Your goal |
Set down word for word each line from the one containing "[(546,496),(530,488),(524,501),(540,508),(546,496)]" through the end of the records, both included. Do not copy any pictures.

Input data |
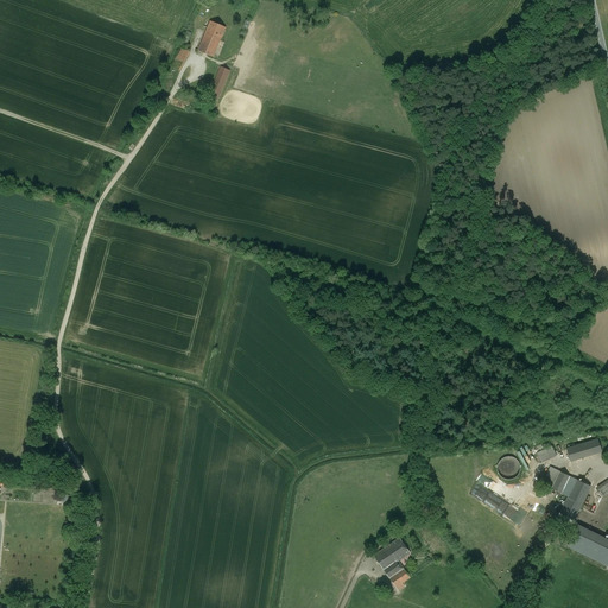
[(226,27),(210,21),(204,36),(220,42),(226,27)]
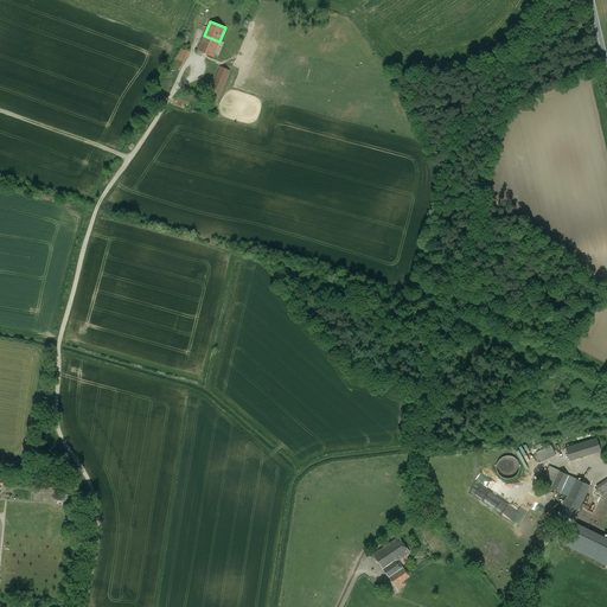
[(219,42),(204,36),(198,51),(212,57),(219,42)]
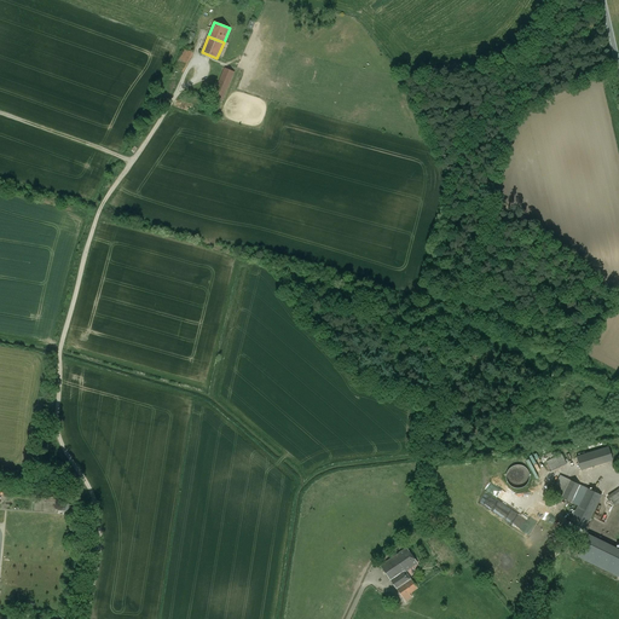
[(185,48),(174,68),(183,73),(194,53),(185,48)]
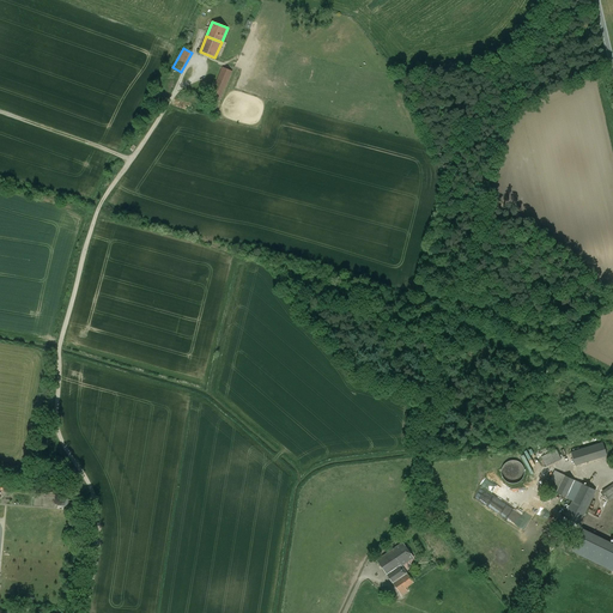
[(223,67),(216,84),(218,85),(225,89),(226,86),(232,72),(223,67)]
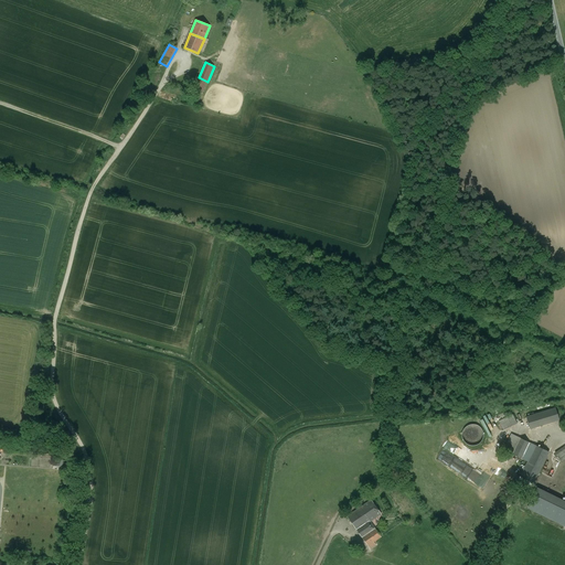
[(199,83),(196,82),(193,89),(202,94),(205,86),(199,83)]
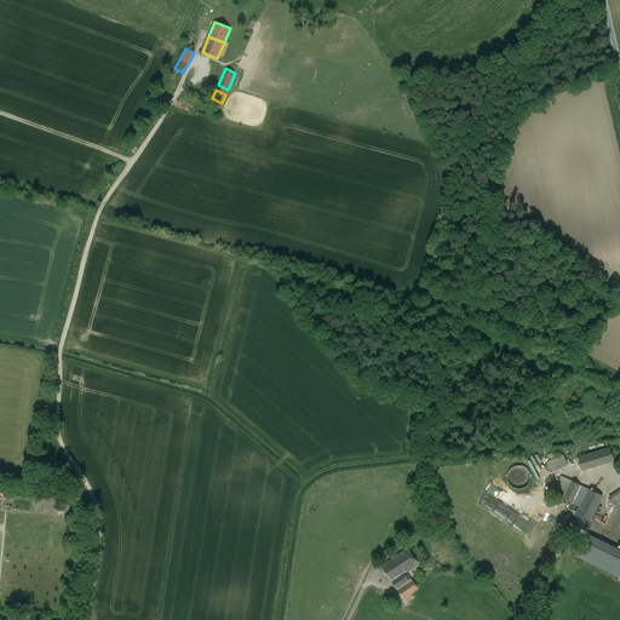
[(609,448),(578,458),(581,471),(613,460),(609,448)]
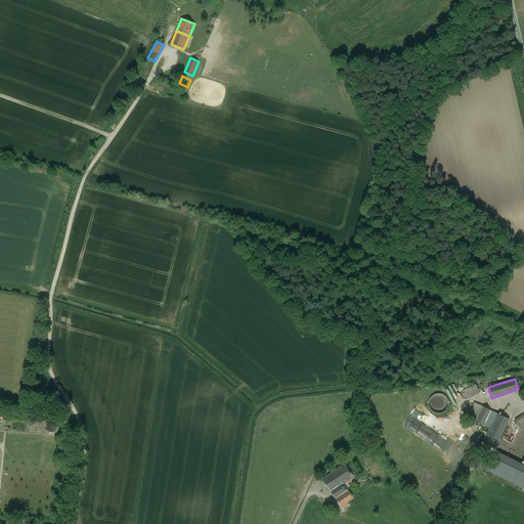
[(446,388),(450,398),(457,395),(452,385),(446,388)]
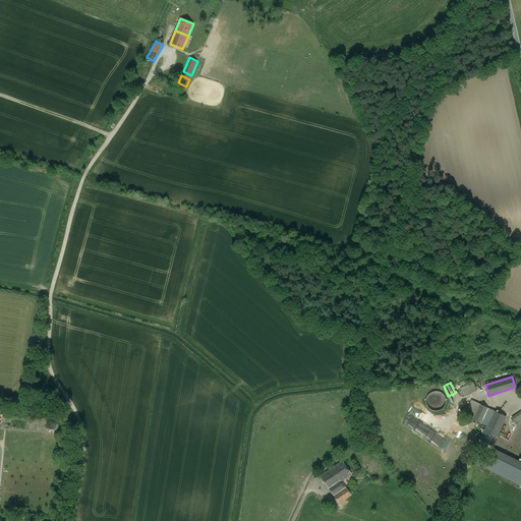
[(473,383),(460,389),(463,397),(476,390),(473,383)]
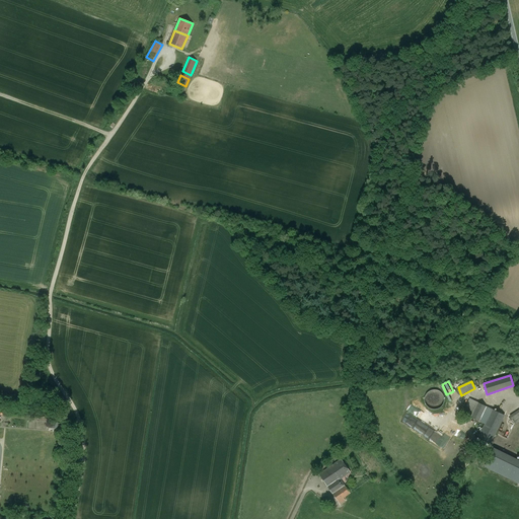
[(443,403),(444,399),(443,395),(441,392),(438,390),(434,390),(430,390),(427,393),(425,396),(424,400),(425,403),(427,406),(431,410),(434,410),(438,409),(441,406),(443,403)]
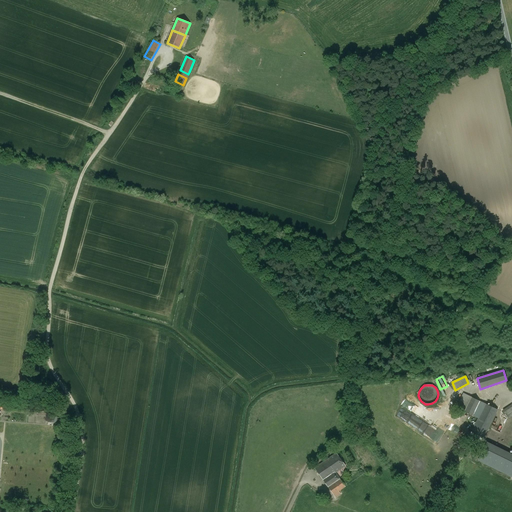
[(464,393),(456,408),(463,411),(471,397),(464,393)]
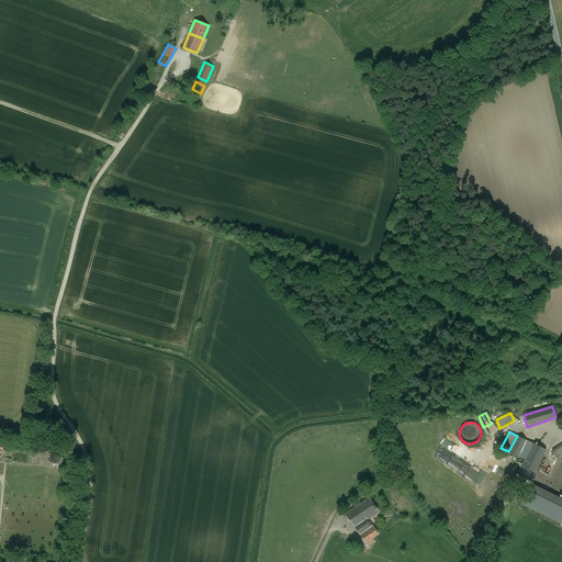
[(532,444),(517,436),(508,451),(525,459),(532,444)]
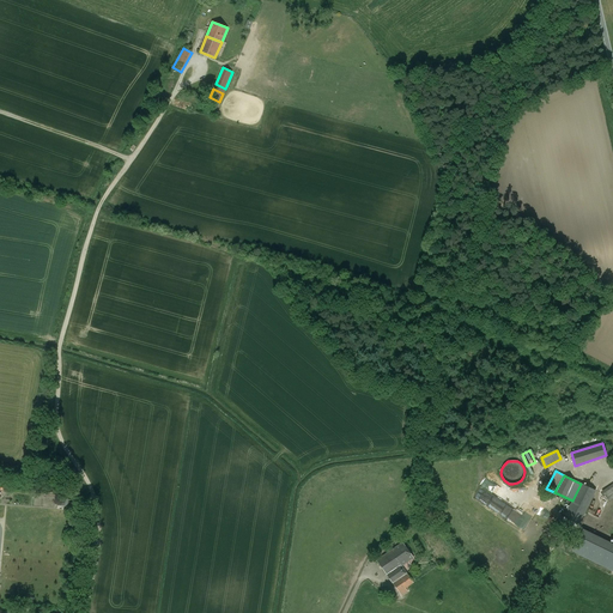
[(572,501),(564,517),(580,525),(595,491),(581,484),(572,501)]
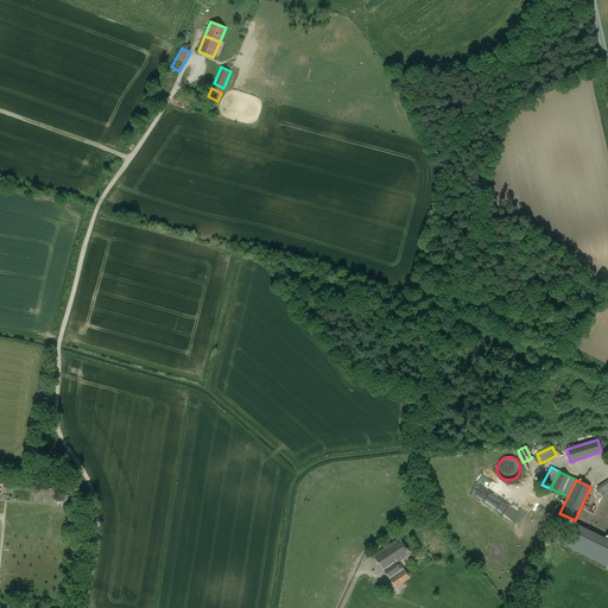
[(546,496),(530,488),(524,501),(540,508),(546,496)]
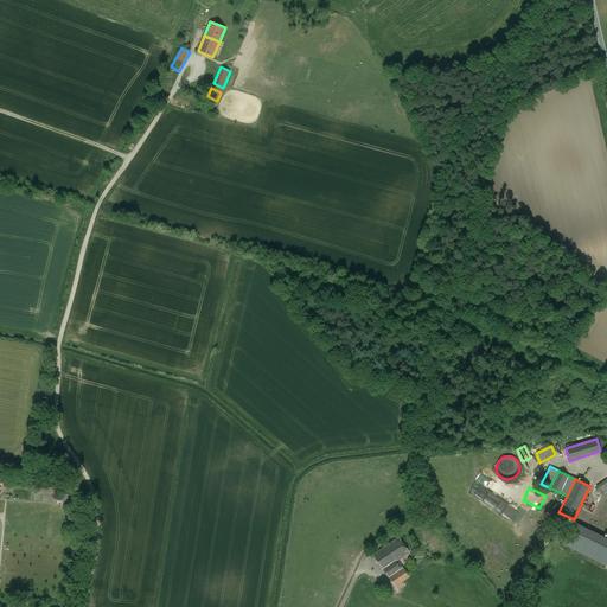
[(569,548),(606,563),(606,536),(600,534),(599,537),(593,536),(595,531),(586,528),(582,537),(575,535),(569,548)]
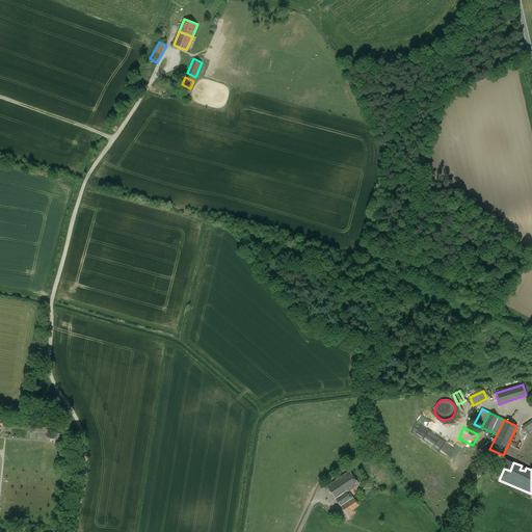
[(349,471),(326,486),(336,499),(347,490),(350,494),(350,493),(349,490),(358,483),(349,471)]
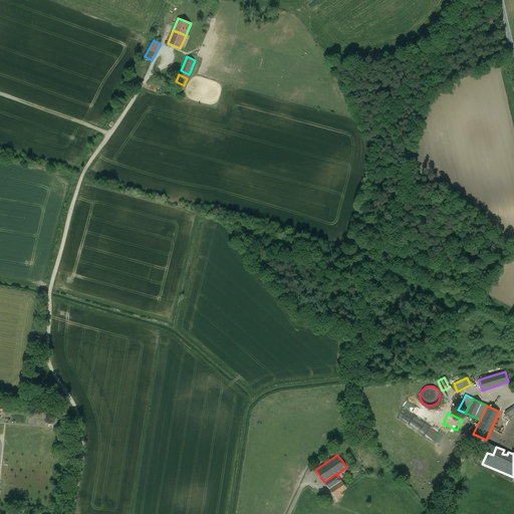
[(335,474),(324,482),(329,489),(340,481),(338,477),(335,474)]
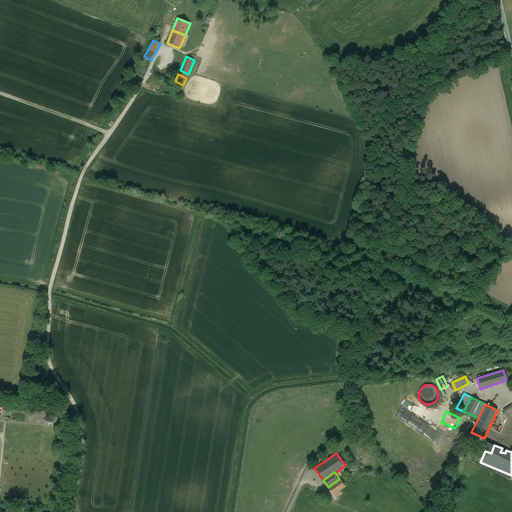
[(339,479),(328,487),(333,495),(345,487),(340,479),(339,479)]
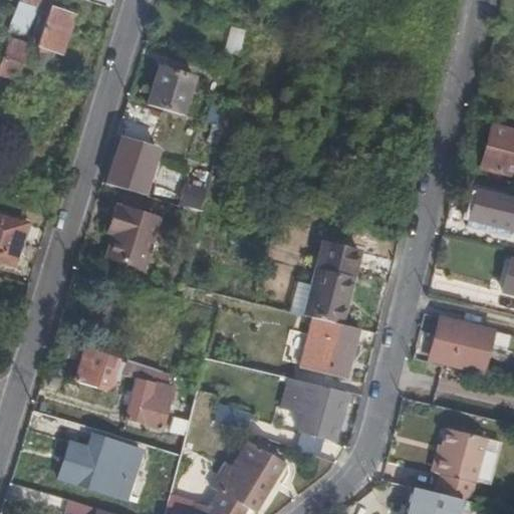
[(6,39),(0,55),(0,66),(29,77),(34,57),(25,54),(28,40),(25,39),(36,6),(48,10),(37,48),(48,51),(50,45),(62,49),(74,12),(52,5),(53,0),(20,0),(18,8),(6,39)]
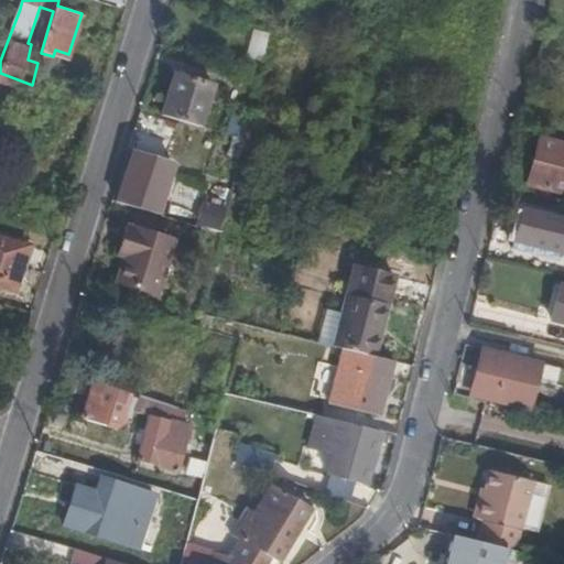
[(264,61),(270,35),(259,32),(252,58),(264,61)]
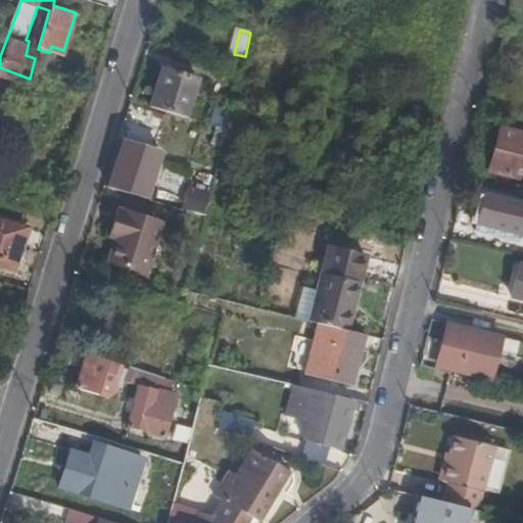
[(35,58),(30,79),(40,82),(49,52),(38,49),(35,58)]
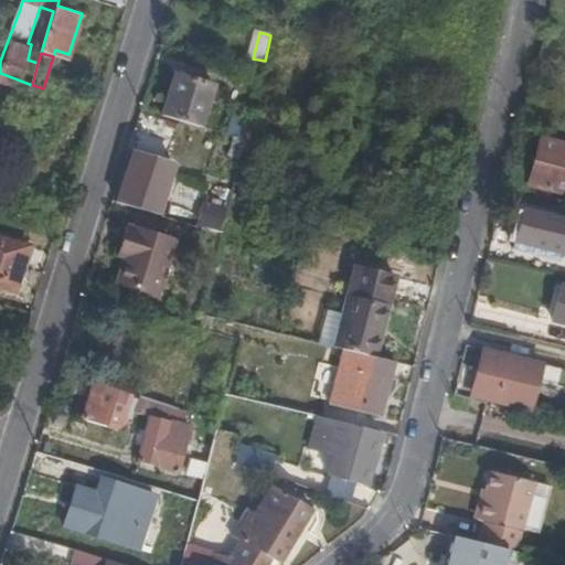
[(166,116),(203,127),(216,84),(179,73),(166,116)]
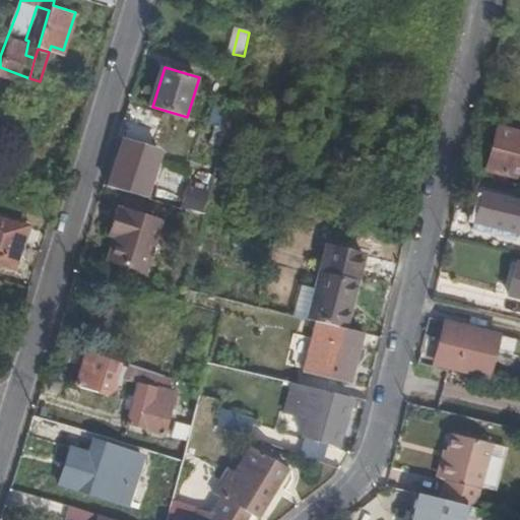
[(486,169),(519,176),(519,132),(498,126),(486,169)]
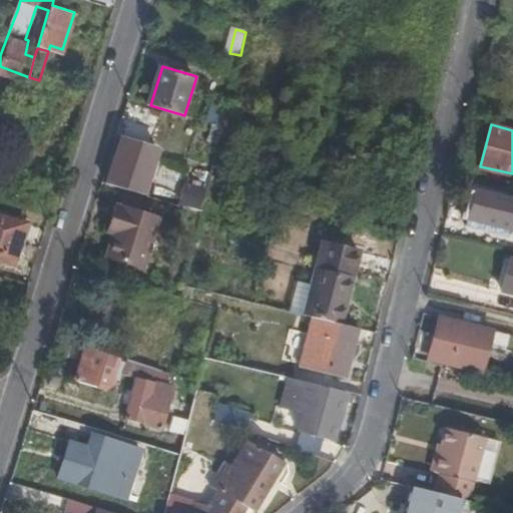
[(118,151),(106,185),(143,197),(153,161),(118,151)]
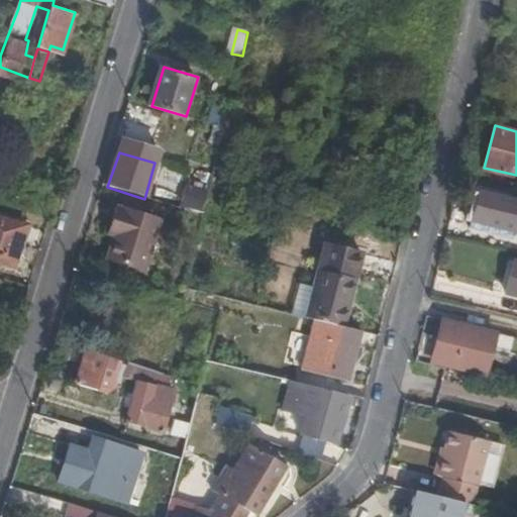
[(204,197),(208,179),(201,178),(196,194),(204,197)]
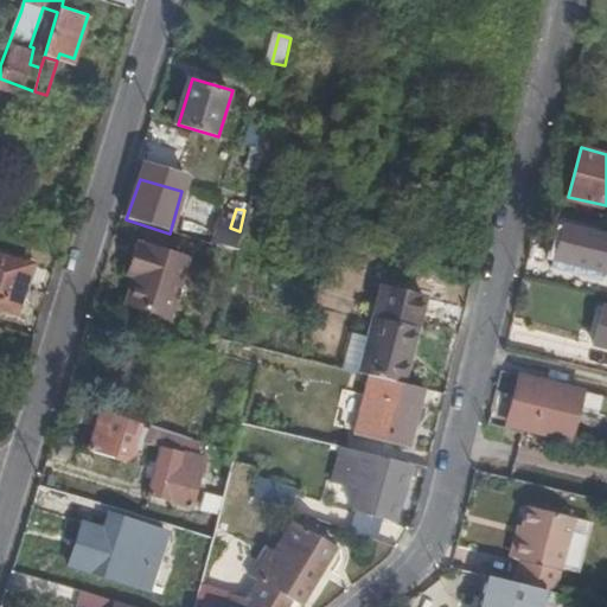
[(548,263),(592,275),(593,267),(606,269),(606,225),(560,215),(548,263)]
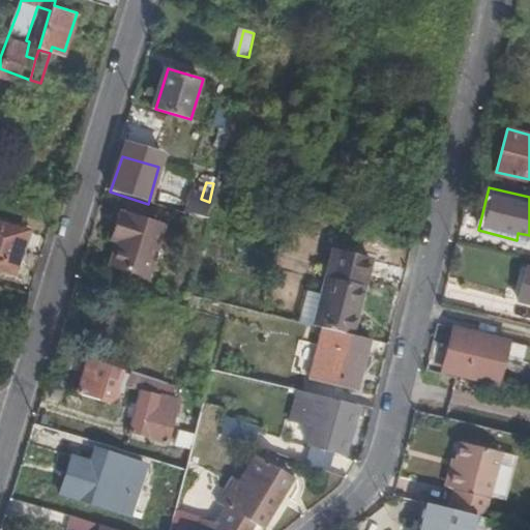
[(208,219),(212,203),(209,202),(201,199),(195,217),(208,222),(208,219)]
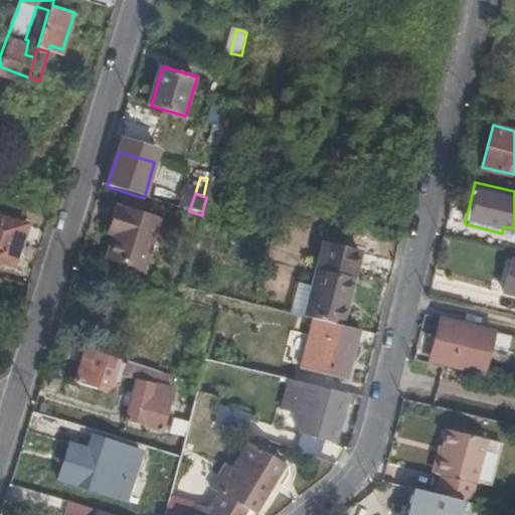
[(116,229),(113,237),(106,261),(145,273),(160,220),(115,206),(109,227),(116,229)]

Response for this exercise |
[(546,496),(530,488),(524,501),(540,508),(546,496)]
[(569,548),(606,563),(606,536),(600,534),(599,537),(593,536),(595,531),(586,528),(582,537),(575,535),(569,548)]
[(349,471),(326,486),(336,499),(347,490),(350,494),(350,493),(349,490),(358,483),(349,471)]
[(335,474),(324,482),(329,489),(340,481),(338,477),(335,474)]
[(339,479),(328,487),(333,495),(345,487),(340,479),(339,479)]
[(6,39),(0,55),(0,66),(29,77),(34,57),(25,54),(28,40),(25,39),(36,6),(48,10),(37,48),(48,51),(50,45),(62,49),(74,12),(52,5),(53,0),(20,0),(18,8),(6,39)]
[(264,61),(270,35),(259,32),(252,58),(264,61)]
[(35,58),(30,79),(40,82),(49,52),(38,49),(35,58)]
[(166,116),(203,127),(216,84),(179,73),(166,116)]
[(486,169),(519,176),(519,132),(498,126),(486,169)]
[(118,151),(106,185),(143,197),(153,161),(118,151)]
[(204,197),(208,179),(201,178),(196,194),(204,197)]
[(548,263),(592,275),(593,267),(606,269),(606,225),(560,215),(548,263)]
[(208,219),(212,203),(209,202),(201,199),(195,217),(208,222),(208,219)]
[(116,229),(113,237),(106,261),(145,273),(160,220),(115,206),(109,227),(116,229)]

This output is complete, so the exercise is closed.